→ To do
Reproduce every record verbatim but drop the pictures.

■ ■ ■

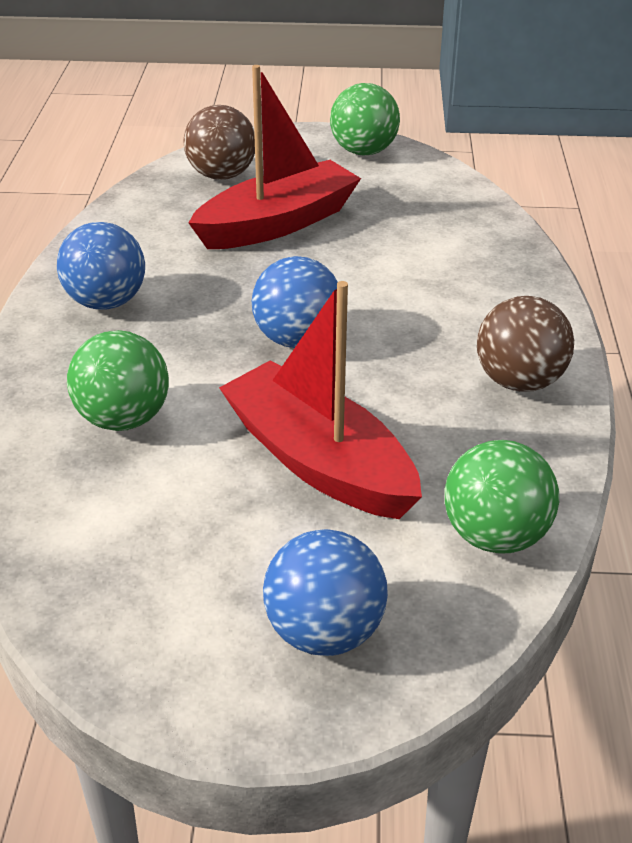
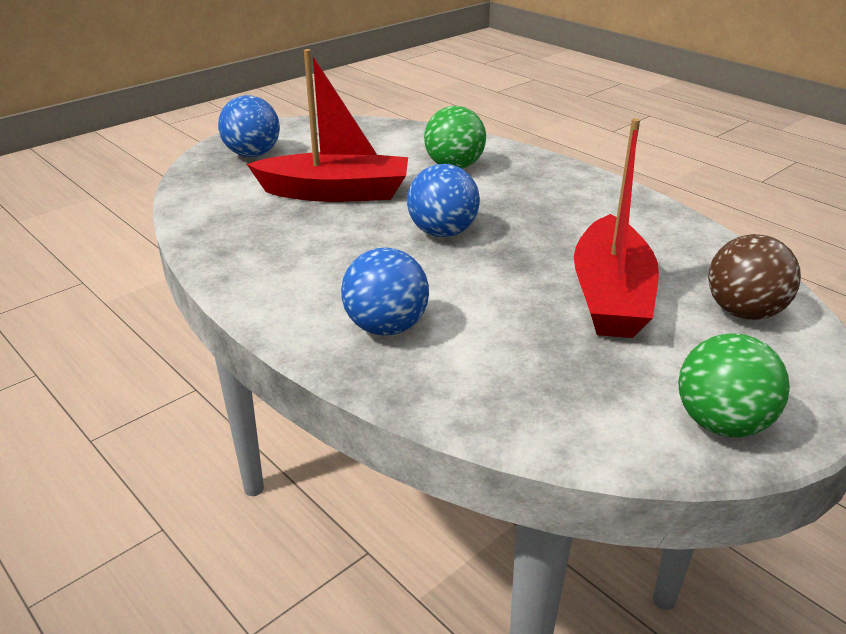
camera: 135 degrees right, 5 degrees down
(106, 302) = (580, 198): blue ball -> blue ball (386, 327)
(495, 536) = (210, 205): green ball -> none
(519, 381) = (272, 276): brown ball -> none

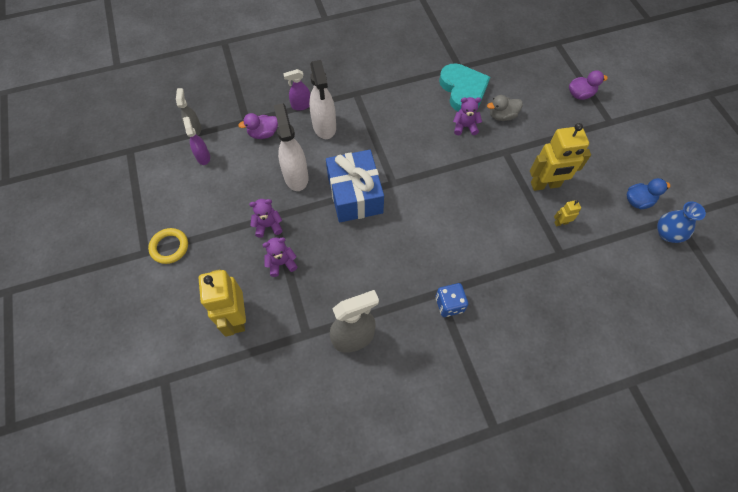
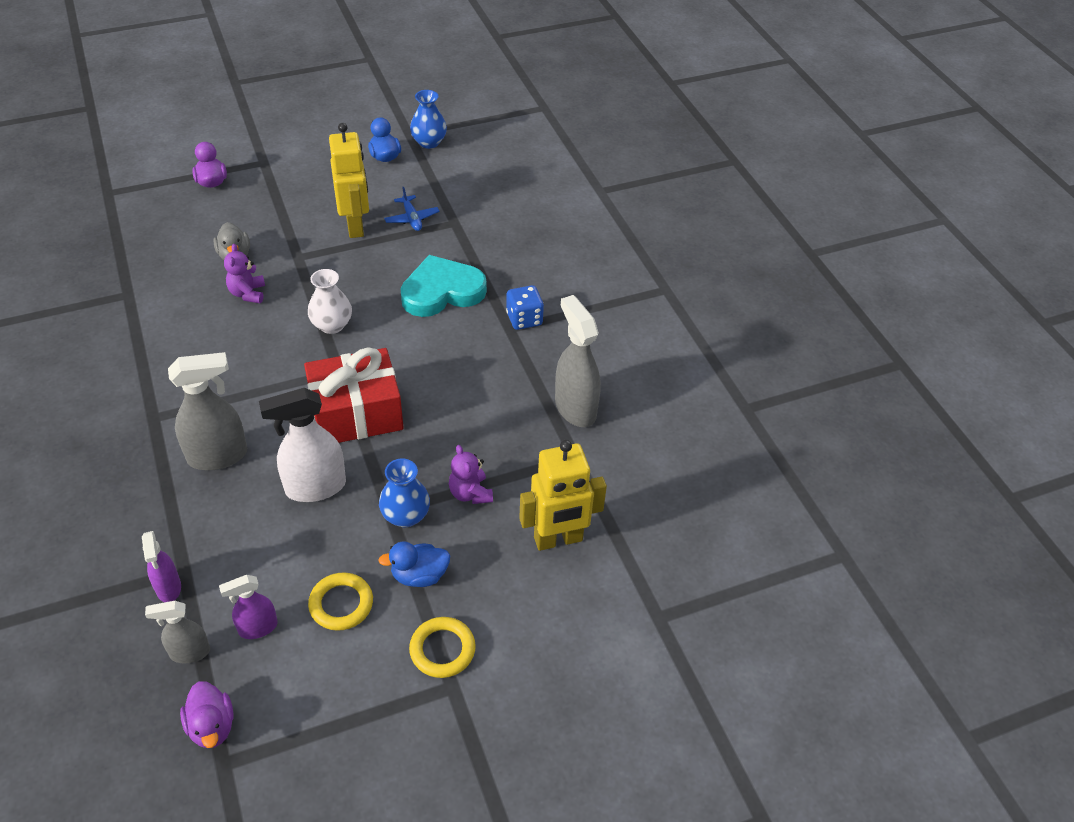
camera: 95 degrees left, 15 degrees down
(210, 194) = (341, 604): none -> yellow ring
(222, 234) = (419, 575): none -> blue duck
(263, 133) = (218, 540): purple duck -> purple duck (212, 726)
(268, 226) = (406, 515): purple teddy bear -> blue vase
(301, 105) = (164, 491): purple spray bottle -> purple spray bottle (168, 588)
(324, 127) = (218, 456): white spray bottle -> grey spray bottle
(355, 195) = (356, 413): blue gift -> red gift
(436, 176) = (332, 325): none -> white vase
(463, 90) = (177, 292): turquoise heart -> turquoise heart (442, 291)
(561, 223) = (412, 218): yellow robot -> blue plane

■ ■ ■

→ Written reply
camera: 135 degrees right, 5 degrees down
(106, 302) = (580, 198): blue ball -> blue ball (386, 327)
(495, 536) = (210, 205): green ball -> none
(519, 381) = (272, 276): brown ball -> none

camera: 95 degrees left, 15 degrees down
(210, 194) = (341, 604): none -> yellow ring
(222, 234) = (419, 575): none -> blue duck
(263, 133) = (218, 540): purple duck -> purple duck (212, 726)
(268, 226) = (406, 515): purple teddy bear -> blue vase
(301, 105) = (164, 491): purple spray bottle -> purple spray bottle (168, 588)
(324, 127) = (218, 456): white spray bottle -> grey spray bottle
(355, 195) = (356, 413): blue gift -> red gift
(436, 176) = (332, 325): none -> white vase
(463, 90) = (177, 292): turquoise heart -> turquoise heart (442, 291)
(561, 223) = (412, 218): yellow robot -> blue plane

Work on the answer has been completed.